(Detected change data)

++++++

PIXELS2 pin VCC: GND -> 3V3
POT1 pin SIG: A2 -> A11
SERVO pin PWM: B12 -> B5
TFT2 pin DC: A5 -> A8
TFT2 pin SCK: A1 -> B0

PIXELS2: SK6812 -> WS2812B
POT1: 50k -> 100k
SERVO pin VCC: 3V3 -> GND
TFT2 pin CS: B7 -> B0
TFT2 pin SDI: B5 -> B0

++++++

EXERCISE: When you find a line in the records that contains the word "SERVO", copy it.

RESULT:
SERVO pin PWM: B12 -> B5
SERVO pin VCC: 3V3 -> GND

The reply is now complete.